■ Given information
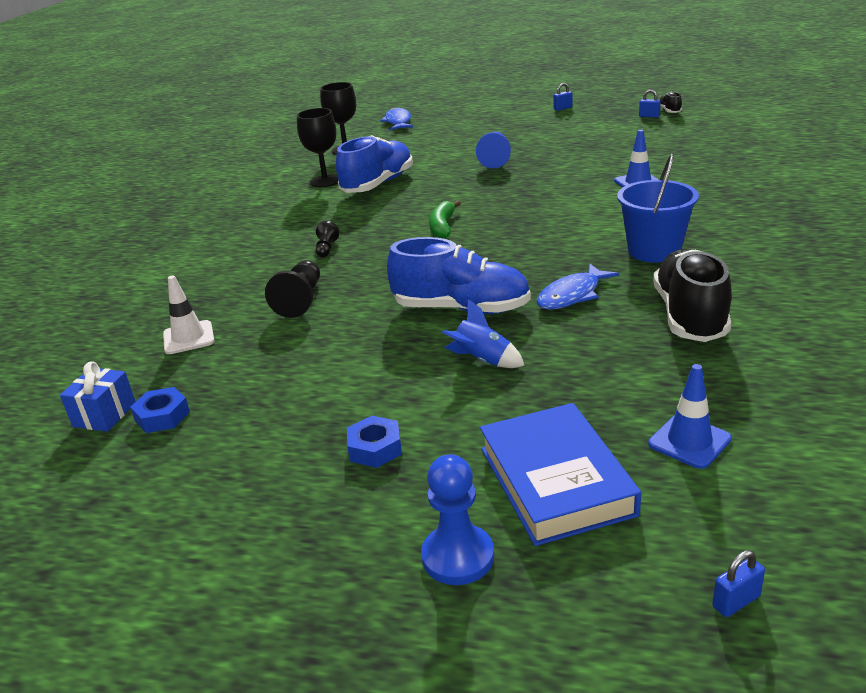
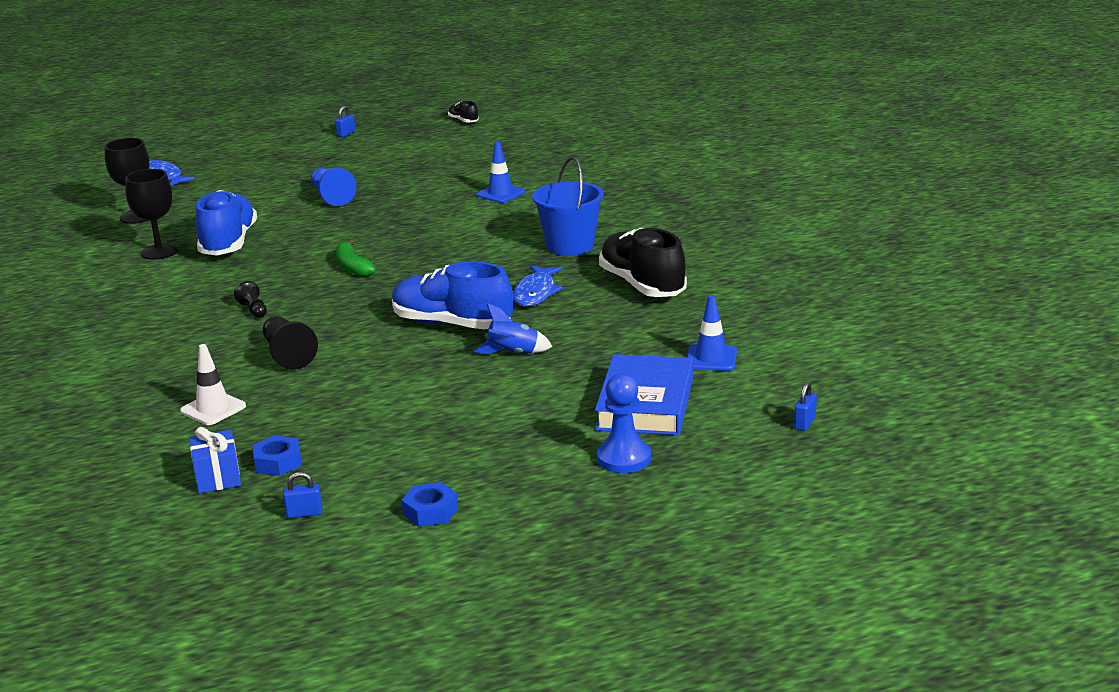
camera: 35 degrees left, 5 degrees down
(375, 448) = (494, 426): blue nut -> blue nut (430, 511)
(461, 309) = (452, 324): blue shoe -> blue shoe turned 135 degrees counterclockwise
(555, 481) = (645, 404): blue book -> blue book turned 60 degrees clockwise
(649, 116) = (448, 129): blue padlock -> blue padlock (304, 513)

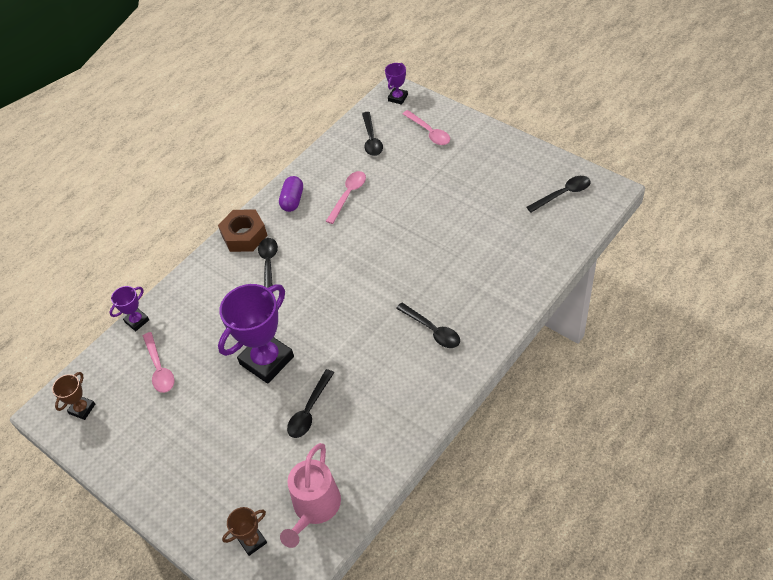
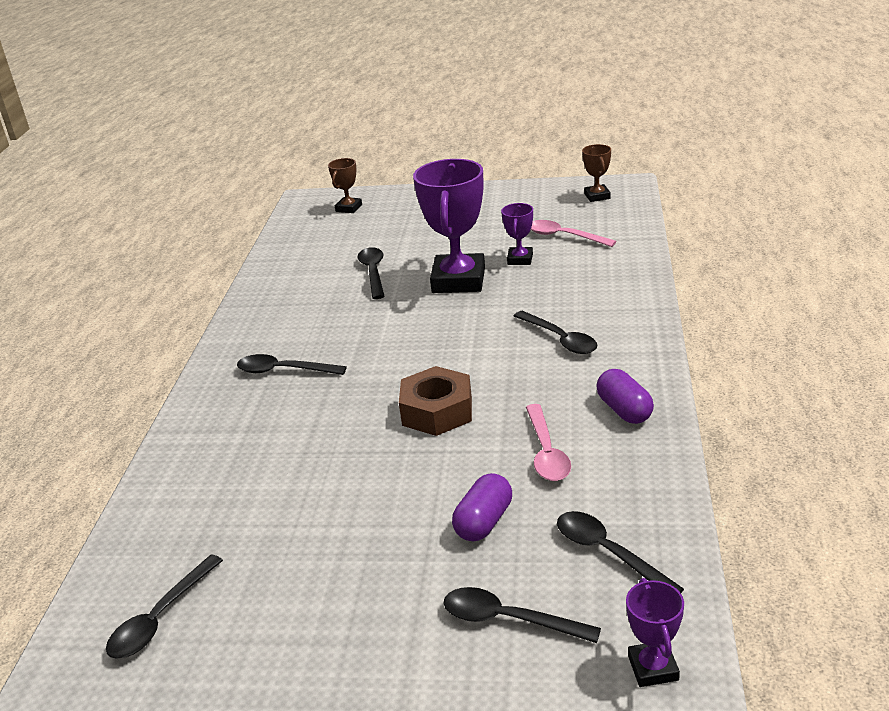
camera: 145 degrees right, 20 degrees down
(137, 321) = (642, 248): purple trophy -> purple trophy (520, 259)
(244, 235) = (635, 349): brown nut -> brown nut (437, 411)
(314, 508) = (310, 236): pink watering can -> none
(405, 174) = (484, 522): none -> purple capsule
(429, 132) = (508, 619): pink spoon -> black spoon

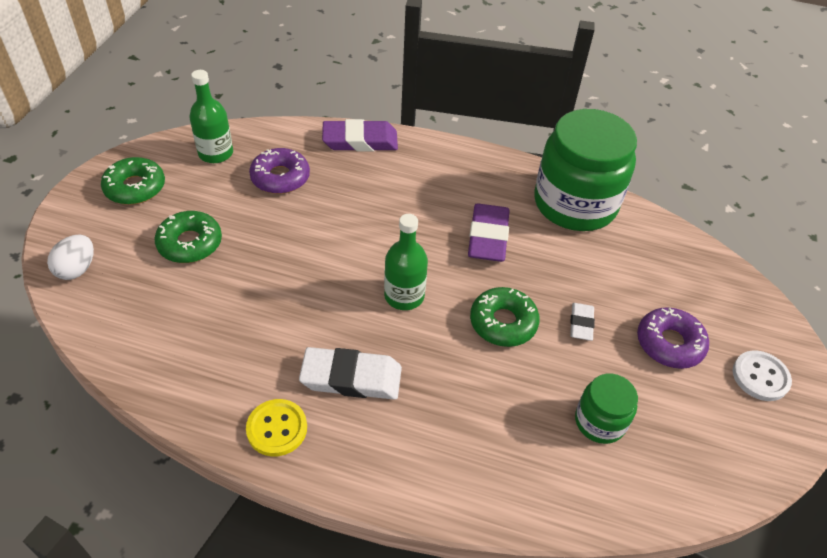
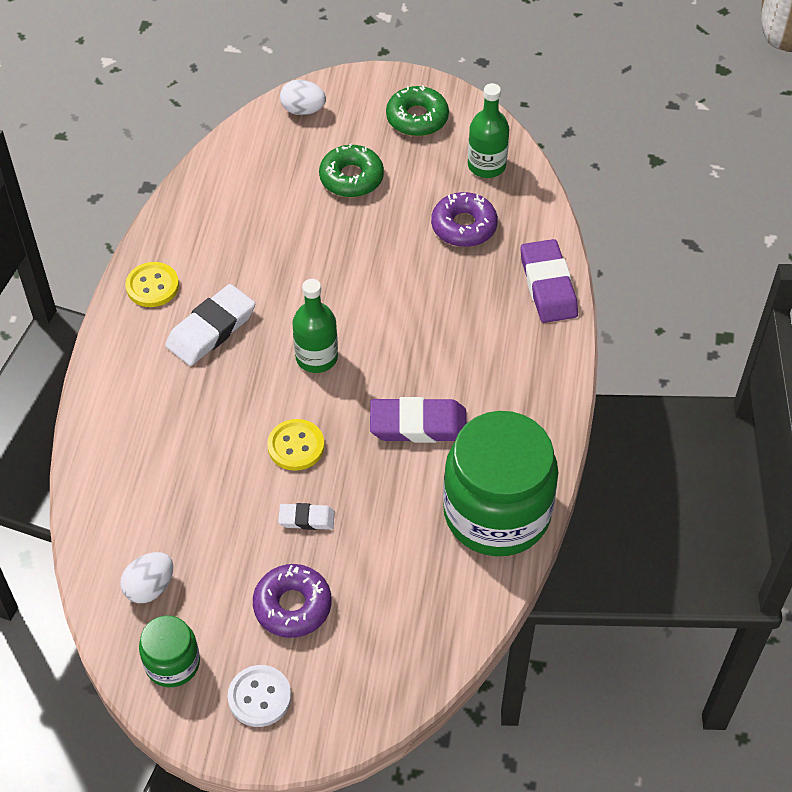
camera: 85 degrees right, 5 degrees up
(351, 377) = (211, 329): white eraser -> white eraser turned 45 degrees clockwise
(503, 323) = (296, 446): green donut -> yellow button
(600, 421) = (185, 535): green jar -> green jar (172, 663)
(660, 457) = (150, 587): none -> white egg

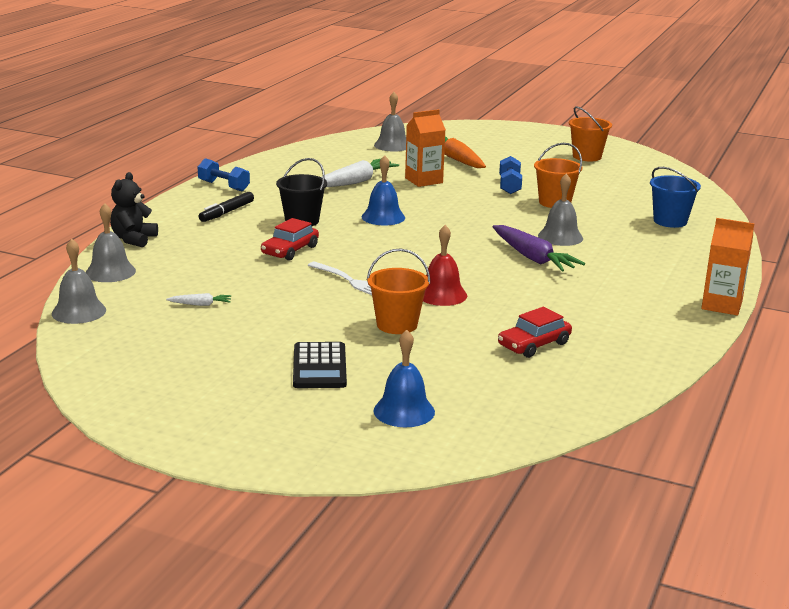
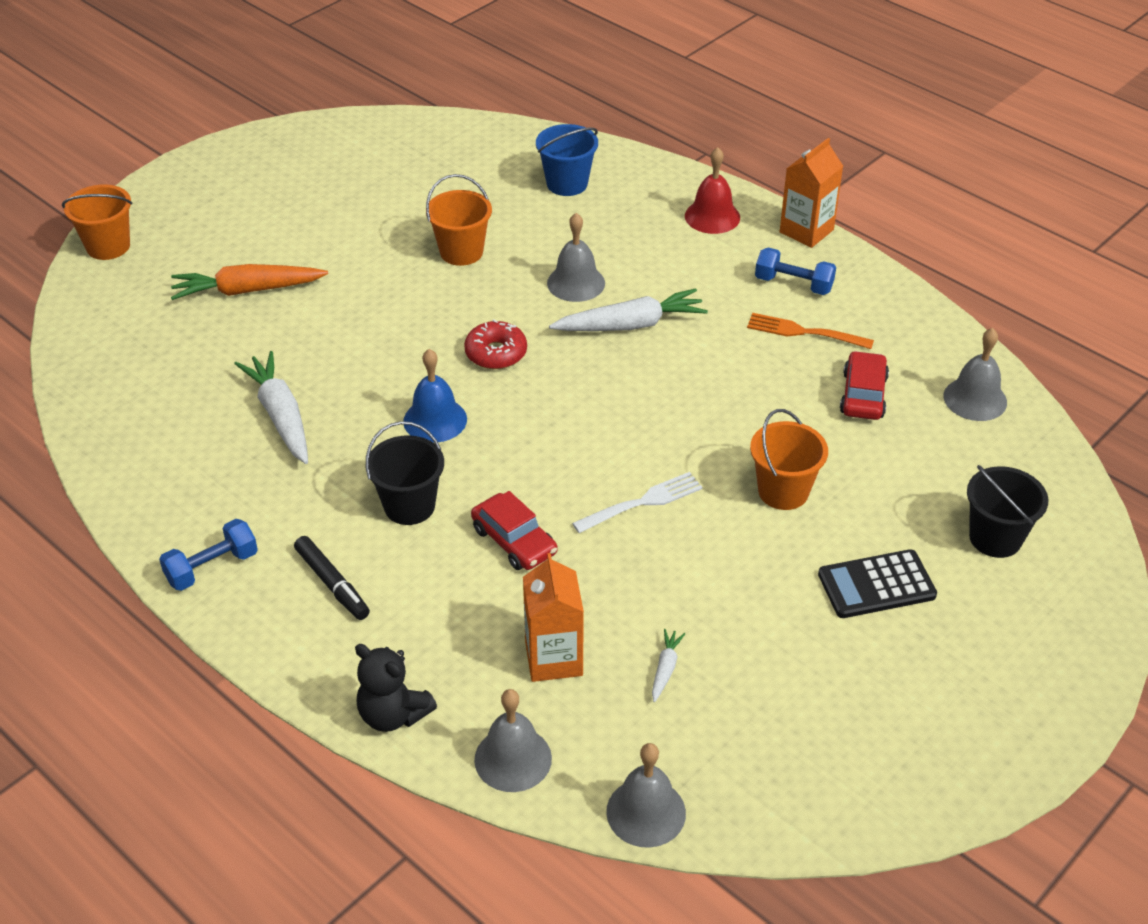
camera: 70 degrees left, 20 degrees up
(319, 366) = (876, 585): black calculator -> black calculator turned 150 degrees clockwise
(392, 145) = (141, 338): grey bell -> grey bell (975, 399)
(404, 411) = (995, 538): blue bell -> black bucket
(424, 180) = (314, 345): orange carton -> orange carton (553, 658)
(442, 294) = (710, 431): red bell -> red bell (712, 216)
(462, 224) = (496, 353): none -> red donut
(509, 186) = (381, 272): blue dumbbell -> blue dumbbell (793, 284)
(532, 258) = (630, 325): purple carrot -> white carrot
(534, 344) = (863, 395): red car -> red car turned 150 degrees counterclockwise
(587, 156) = (310, 172): orange bucket -> orange bucket (108, 246)
(589, 316) = (805, 332): none -> orange fork

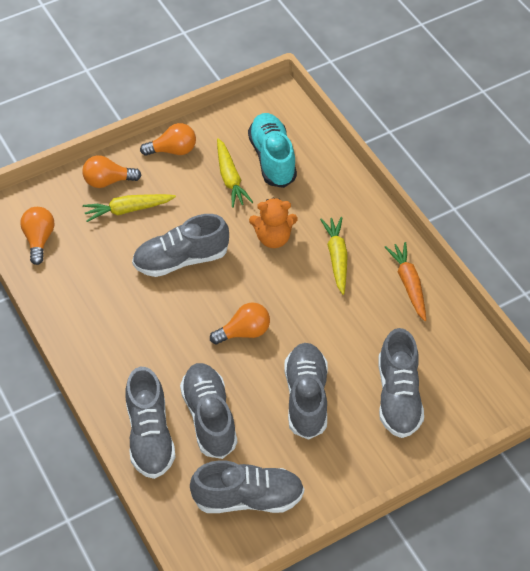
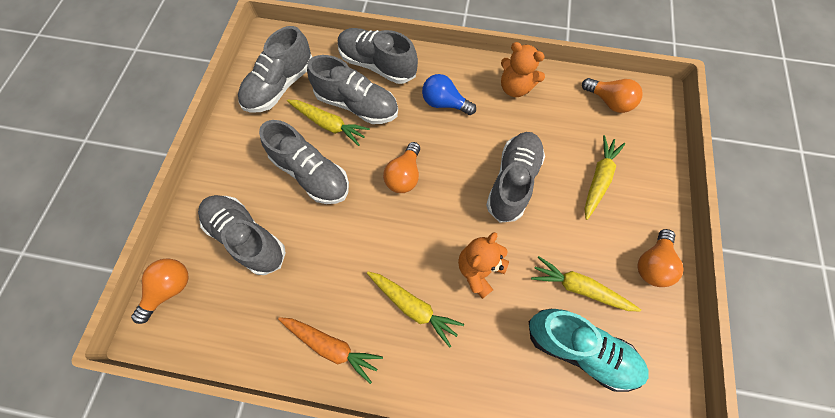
camera: 130 degrees right, 15 degrees up
(81, 311) = (515, 88): none -> orange teddy bear
(108, 181) = (644, 185): orange light bulb -> orange light bulb (170, 289)
(146, 352) = (444, 103): none -> blue light bulb
(250, 423) = (328, 124): none -> yellow carrot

■ What you are asked to do
Make a copy of each line in the records above that has the word "purple".

■ Response area
(137, 321) = (642, 248): purple trophy -> purple trophy (520, 259)
(405, 174) = (484, 522): none -> purple capsule
(532, 258) = (630, 325): purple carrot -> white carrot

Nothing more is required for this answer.